##### RECORD EXTRACTS #####

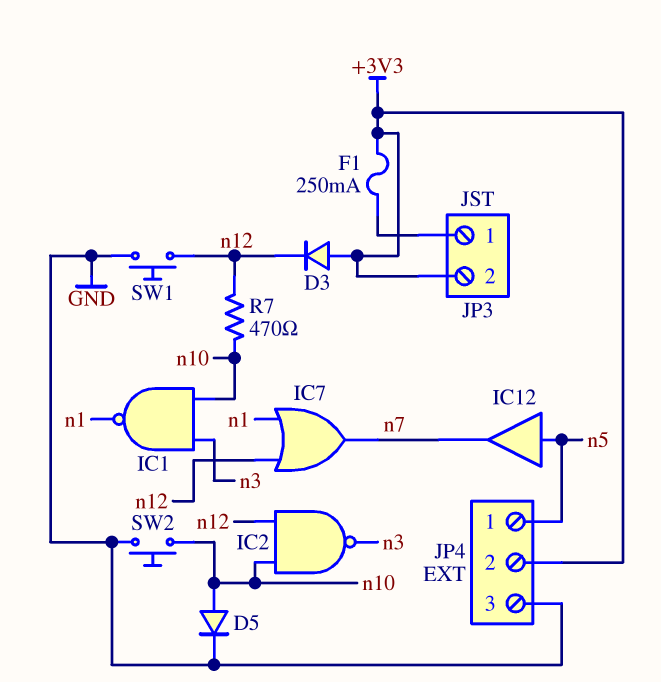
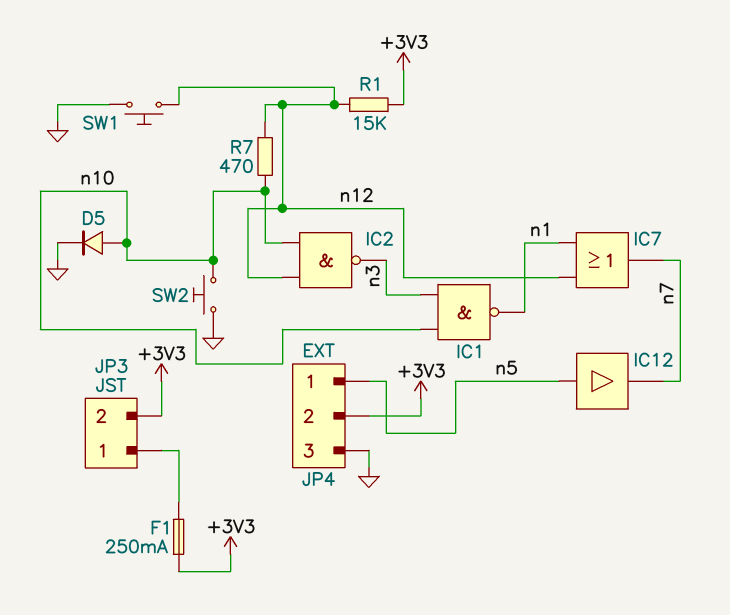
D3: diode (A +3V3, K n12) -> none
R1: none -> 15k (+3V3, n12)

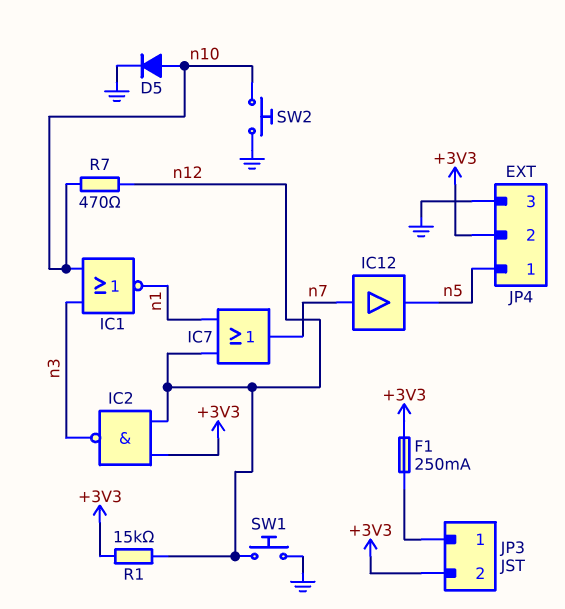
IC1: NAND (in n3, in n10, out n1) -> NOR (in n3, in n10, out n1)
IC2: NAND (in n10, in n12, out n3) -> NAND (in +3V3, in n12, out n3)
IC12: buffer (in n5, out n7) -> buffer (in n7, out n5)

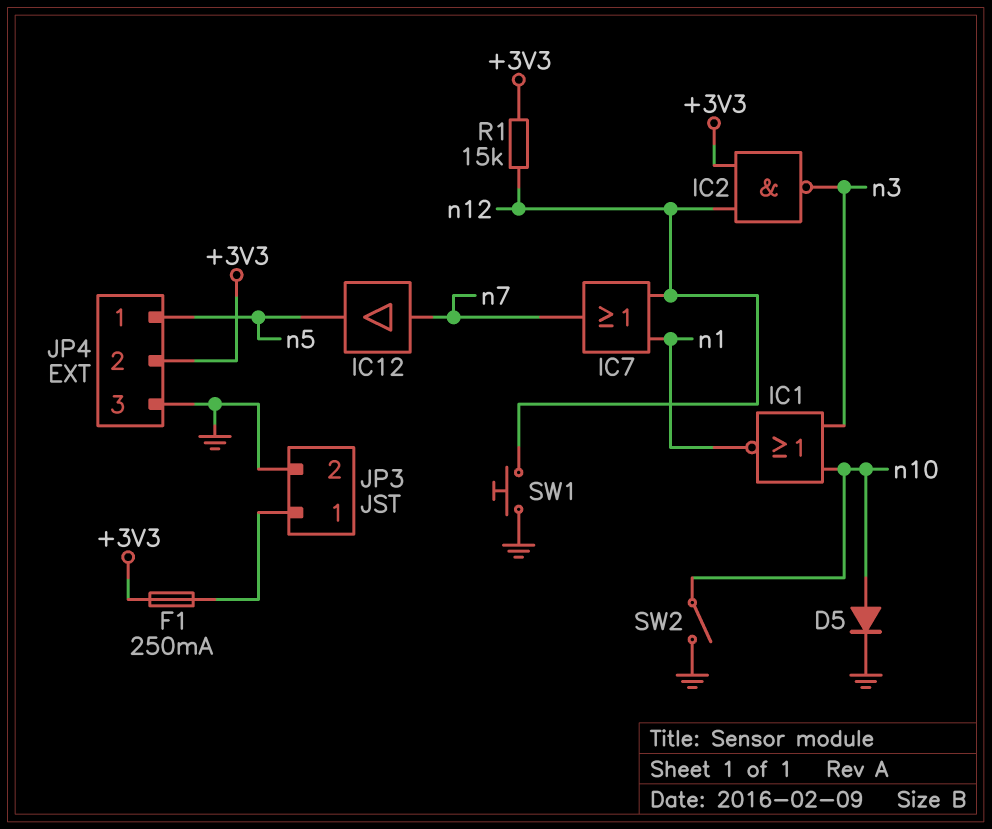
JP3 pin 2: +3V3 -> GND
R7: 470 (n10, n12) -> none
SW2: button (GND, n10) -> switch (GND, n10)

#####

## [TASK REQUIREMENTS]
Take the lines from the one that contains "IC1: NAND (in" down to the last line of the listing above, both included, and set them down exactly, leaving out pictures.

## [OUTPUT FOR THIS TASK]
IC1: NAND (in n3, in n10, out n1) -> NOR (in n3, in n10, out n1)
IC2: NAND (in n10, in n12, out n3) -> NAND (in +3V3, in n12, out n3)
IC12: buffer (in n5, out n7) -> buffer (in n7, out n5)

JP3 pin 2: +3V3 -> GND
R7: 470 (n10, n12) -> none
SW2: button (GND, n10) -> switch (GND, n10)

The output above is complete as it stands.